Task to complete: Copy all lines in the material holding the string "degrees".

The data:
====================

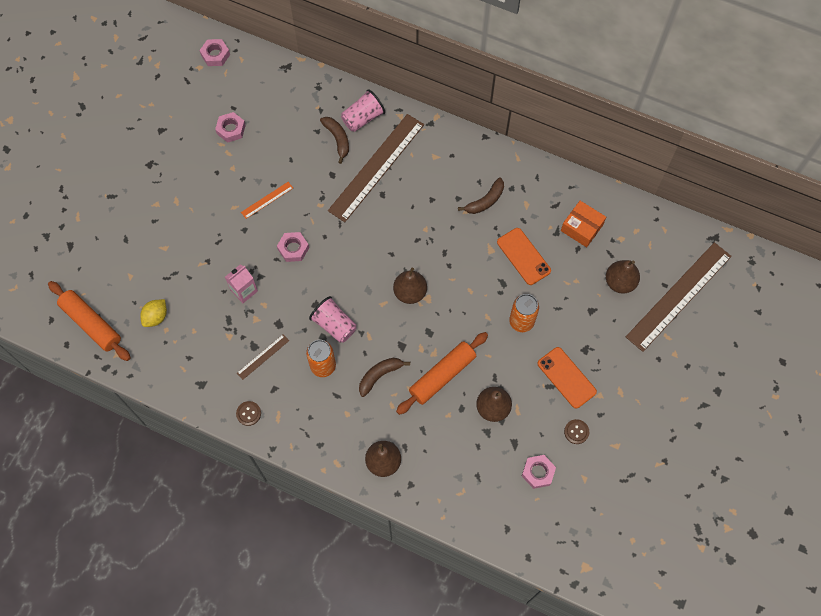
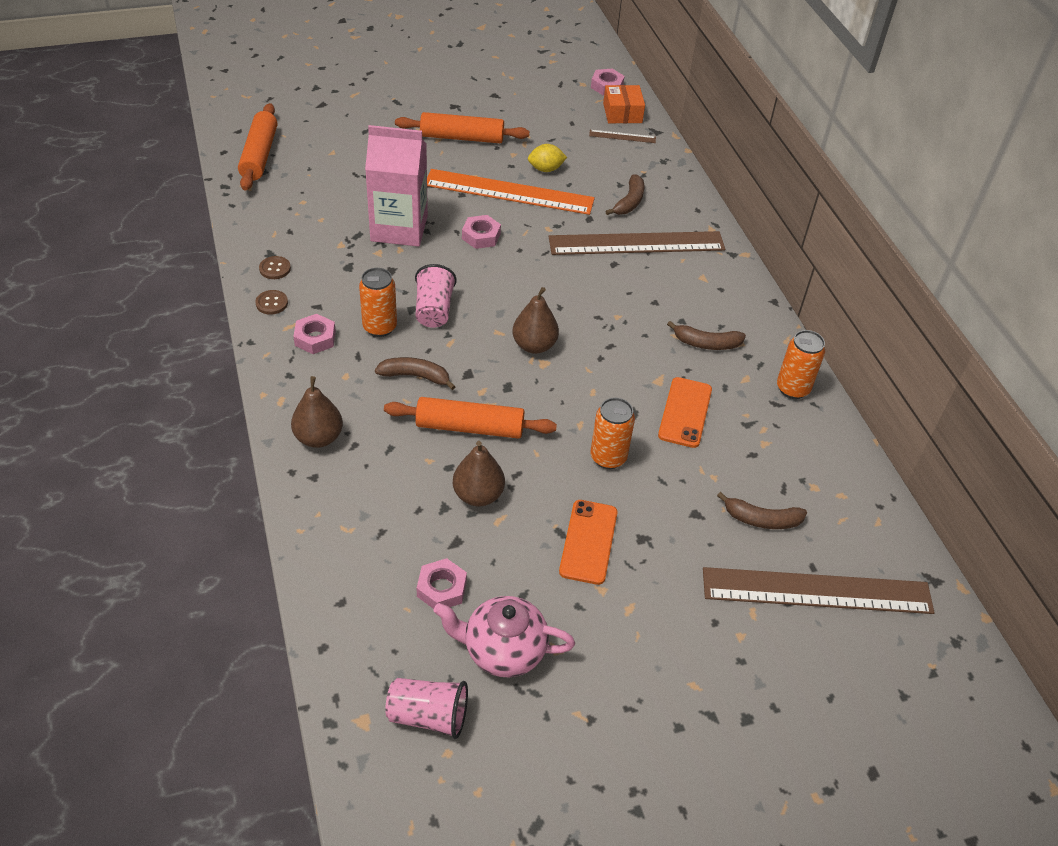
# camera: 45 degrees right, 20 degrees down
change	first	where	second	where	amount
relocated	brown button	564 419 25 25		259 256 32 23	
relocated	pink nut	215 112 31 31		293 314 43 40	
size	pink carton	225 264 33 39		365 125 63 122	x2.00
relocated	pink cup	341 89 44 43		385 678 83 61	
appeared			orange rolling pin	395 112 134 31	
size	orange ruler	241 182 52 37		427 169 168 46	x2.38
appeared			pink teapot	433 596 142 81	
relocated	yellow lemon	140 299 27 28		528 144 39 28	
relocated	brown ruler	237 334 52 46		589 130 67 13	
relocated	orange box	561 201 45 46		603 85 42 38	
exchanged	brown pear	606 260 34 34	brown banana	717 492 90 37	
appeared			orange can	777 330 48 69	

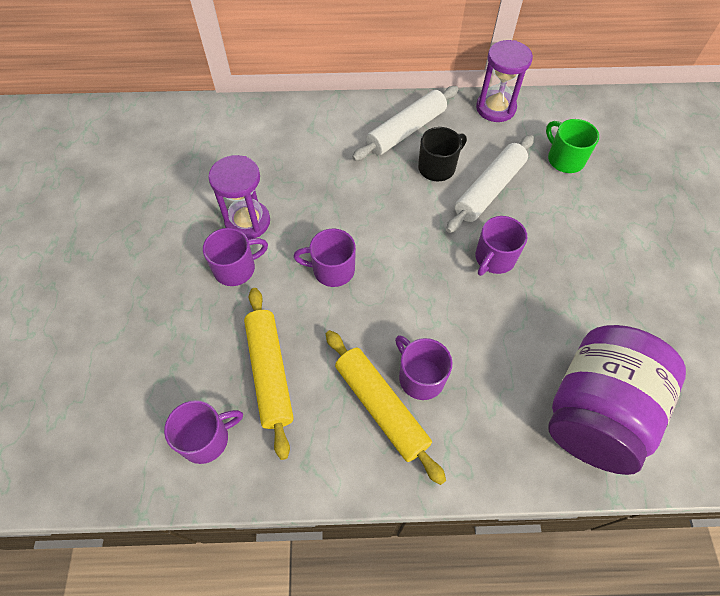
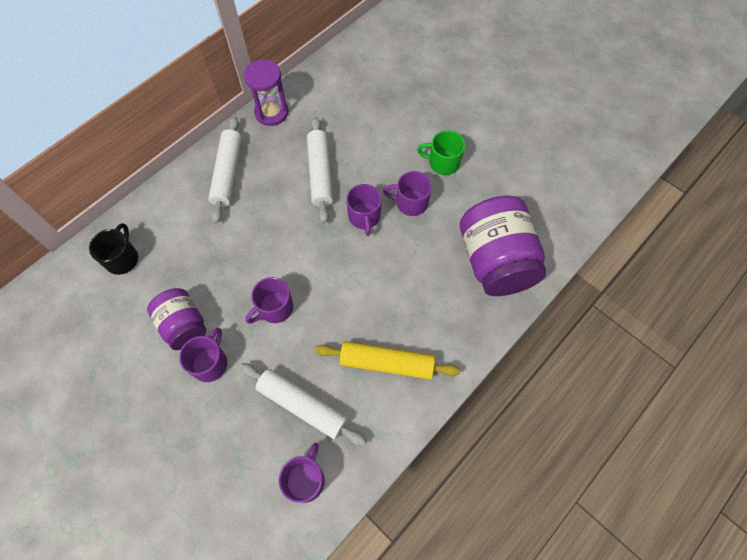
# camera: 45 degrees left, 5 degrees up
change	first	where	second	where	amount
relocated	black mug	418 127 49 54		89 223 49 52	
exchanged	purple hourglass	208 155 62 85	purple jar	147 288 59 62	
colour	yellow rolling pin	244 288 50 172	white rolling pin	239 363 128 83	
relocated	purple mug	395 335 57 65		383 171 49 45	
relocated	green mug	546 119 53 54		417 130 48 45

====================

Answer section:
# camera: 45 degrees right, 20 degrees down
# camera: 45 degrees left, 5 degrees up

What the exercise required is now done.